=== Extracted information ===

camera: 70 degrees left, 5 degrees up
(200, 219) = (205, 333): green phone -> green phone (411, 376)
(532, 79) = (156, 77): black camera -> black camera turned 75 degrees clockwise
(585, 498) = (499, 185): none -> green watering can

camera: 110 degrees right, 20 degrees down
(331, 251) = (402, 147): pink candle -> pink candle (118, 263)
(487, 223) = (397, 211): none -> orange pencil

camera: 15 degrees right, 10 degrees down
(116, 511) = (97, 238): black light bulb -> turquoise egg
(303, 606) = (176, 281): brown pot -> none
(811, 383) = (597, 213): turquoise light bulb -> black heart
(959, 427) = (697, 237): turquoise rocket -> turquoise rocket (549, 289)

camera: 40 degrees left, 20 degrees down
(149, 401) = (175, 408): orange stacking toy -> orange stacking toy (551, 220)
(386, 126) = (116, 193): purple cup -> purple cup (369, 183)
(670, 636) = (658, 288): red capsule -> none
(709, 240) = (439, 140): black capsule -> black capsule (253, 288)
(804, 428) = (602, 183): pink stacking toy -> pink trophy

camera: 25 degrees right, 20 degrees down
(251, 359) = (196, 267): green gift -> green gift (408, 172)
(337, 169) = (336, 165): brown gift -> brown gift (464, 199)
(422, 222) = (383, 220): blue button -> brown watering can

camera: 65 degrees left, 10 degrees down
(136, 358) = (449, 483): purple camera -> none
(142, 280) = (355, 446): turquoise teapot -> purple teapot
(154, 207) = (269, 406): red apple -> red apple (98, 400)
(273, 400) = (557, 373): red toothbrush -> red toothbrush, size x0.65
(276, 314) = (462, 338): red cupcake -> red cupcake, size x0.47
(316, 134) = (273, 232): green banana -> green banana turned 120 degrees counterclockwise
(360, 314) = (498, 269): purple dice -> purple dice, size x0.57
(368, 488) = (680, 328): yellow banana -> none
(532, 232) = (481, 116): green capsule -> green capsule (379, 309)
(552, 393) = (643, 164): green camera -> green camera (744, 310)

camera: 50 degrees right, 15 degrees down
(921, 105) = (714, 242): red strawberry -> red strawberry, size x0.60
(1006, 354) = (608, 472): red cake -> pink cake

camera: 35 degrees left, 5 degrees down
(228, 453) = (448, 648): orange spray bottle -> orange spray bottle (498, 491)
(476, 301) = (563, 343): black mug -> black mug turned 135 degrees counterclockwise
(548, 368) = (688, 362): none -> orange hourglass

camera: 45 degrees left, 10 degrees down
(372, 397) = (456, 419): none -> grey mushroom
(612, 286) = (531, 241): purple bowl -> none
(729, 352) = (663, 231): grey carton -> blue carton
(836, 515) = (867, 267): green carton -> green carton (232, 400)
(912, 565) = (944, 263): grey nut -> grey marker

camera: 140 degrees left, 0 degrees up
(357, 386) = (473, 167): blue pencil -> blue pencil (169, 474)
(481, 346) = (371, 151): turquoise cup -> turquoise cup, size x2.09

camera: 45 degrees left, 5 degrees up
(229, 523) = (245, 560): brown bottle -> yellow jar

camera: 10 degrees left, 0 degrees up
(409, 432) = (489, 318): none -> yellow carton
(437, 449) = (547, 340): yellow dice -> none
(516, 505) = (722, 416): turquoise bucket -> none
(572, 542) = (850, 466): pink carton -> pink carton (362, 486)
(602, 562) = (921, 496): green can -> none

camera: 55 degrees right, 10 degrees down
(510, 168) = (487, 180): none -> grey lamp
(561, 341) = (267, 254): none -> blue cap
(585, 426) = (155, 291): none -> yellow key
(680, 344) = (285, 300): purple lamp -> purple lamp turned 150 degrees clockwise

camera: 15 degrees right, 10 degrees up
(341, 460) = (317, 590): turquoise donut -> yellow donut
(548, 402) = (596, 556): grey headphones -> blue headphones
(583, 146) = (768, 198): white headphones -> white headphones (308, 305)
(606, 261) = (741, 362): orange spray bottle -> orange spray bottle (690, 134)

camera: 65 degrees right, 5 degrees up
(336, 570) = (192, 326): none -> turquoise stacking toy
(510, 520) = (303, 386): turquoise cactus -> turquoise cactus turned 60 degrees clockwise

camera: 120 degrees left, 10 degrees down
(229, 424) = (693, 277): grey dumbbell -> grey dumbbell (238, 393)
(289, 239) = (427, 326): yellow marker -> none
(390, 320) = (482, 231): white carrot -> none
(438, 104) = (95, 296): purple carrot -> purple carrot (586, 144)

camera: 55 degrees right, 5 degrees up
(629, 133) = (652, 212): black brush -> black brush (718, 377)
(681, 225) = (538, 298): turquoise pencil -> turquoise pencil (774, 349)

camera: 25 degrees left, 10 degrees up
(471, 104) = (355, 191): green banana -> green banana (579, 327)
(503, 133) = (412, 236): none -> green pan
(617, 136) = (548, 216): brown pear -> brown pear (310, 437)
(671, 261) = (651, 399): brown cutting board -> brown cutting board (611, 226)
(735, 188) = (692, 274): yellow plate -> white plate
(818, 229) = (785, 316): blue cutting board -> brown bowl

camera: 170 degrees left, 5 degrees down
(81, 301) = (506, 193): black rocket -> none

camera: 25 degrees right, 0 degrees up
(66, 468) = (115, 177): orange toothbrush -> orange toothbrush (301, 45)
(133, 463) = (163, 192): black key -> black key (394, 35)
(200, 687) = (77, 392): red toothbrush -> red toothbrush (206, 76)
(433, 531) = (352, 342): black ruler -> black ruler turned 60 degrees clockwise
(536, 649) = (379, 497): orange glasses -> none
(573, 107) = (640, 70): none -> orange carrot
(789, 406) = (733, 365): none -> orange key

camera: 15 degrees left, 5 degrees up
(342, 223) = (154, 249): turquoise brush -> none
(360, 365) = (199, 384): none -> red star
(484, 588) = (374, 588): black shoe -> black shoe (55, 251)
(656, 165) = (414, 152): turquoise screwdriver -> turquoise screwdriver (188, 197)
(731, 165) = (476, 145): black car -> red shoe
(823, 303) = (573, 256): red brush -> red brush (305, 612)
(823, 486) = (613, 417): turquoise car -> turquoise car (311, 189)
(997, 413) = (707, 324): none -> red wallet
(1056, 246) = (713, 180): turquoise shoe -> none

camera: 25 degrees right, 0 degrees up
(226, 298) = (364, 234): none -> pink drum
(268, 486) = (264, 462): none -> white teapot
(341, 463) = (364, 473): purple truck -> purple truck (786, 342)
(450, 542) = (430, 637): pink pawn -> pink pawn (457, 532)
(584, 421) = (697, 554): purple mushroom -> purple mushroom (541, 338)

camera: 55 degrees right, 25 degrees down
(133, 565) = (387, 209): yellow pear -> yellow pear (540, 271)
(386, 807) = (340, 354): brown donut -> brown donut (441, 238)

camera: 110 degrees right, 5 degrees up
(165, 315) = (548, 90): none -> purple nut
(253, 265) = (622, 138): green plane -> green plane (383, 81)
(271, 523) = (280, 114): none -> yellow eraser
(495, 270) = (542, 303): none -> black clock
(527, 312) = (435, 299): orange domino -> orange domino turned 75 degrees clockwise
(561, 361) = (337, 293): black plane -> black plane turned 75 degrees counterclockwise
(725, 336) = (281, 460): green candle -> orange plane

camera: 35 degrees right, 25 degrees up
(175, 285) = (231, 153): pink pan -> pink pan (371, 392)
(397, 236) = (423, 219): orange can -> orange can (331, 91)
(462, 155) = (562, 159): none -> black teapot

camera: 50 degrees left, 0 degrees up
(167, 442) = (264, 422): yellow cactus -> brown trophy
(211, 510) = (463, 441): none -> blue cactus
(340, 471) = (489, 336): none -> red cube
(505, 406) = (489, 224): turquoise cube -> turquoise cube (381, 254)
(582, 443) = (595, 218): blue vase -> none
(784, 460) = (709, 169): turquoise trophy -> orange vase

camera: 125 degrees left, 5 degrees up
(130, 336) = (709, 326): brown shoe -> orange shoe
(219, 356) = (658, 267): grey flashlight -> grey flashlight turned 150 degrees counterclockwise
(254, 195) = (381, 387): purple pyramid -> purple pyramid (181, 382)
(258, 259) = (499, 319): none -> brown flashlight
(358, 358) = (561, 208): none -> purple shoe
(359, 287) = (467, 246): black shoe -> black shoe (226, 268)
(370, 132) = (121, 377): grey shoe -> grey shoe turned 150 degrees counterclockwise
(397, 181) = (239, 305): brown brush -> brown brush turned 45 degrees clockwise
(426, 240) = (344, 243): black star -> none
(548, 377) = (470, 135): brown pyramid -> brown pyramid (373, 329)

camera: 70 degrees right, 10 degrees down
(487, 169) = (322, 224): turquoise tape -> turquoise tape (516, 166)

===

Exercise
Your answer should be the lines above, from the line containing "(735, 188) = (692, 274): yellow" up to and including the line containing "(823, 303) = (573, 256): red", reproduced exactly and with nothing else.

Answer box
(735, 188) = (692, 274): yellow plate -> white plate
(818, 229) = (785, 316): blue cutting board -> brown bowl

camera: 170 degrees left, 5 degrees down
(81, 301) = (506, 193): black rocket -> none

camera: 25 degrees right, 0 degrees up
(66, 468) = (115, 177): orange toothbrush -> orange toothbrush (301, 45)
(133, 463) = (163, 192): black key -> black key (394, 35)
(200, 687) = (77, 392): red toothbrush -> red toothbrush (206, 76)
(433, 531) = (352, 342): black ruler -> black ruler turned 60 degrees clockwise
(536, 649) = (379, 497): orange glasses -> none
(573, 107) = (640, 70): none -> orange carrot
(789, 406) = (733, 365): none -> orange key

camera: 15 degrees left, 5 degrees up
(342, 223) = (154, 249): turquoise brush -> none
(360, 365) = (199, 384): none -> red star
(484, 588) = (374, 588): black shoe -> black shoe (55, 251)
(656, 165) = (414, 152): turquoise screwdriver -> turquoise screwdriver (188, 197)
(731, 165) = (476, 145): black car -> red shoe
(823, 303) = (573, 256): red brush -> red brush (305, 612)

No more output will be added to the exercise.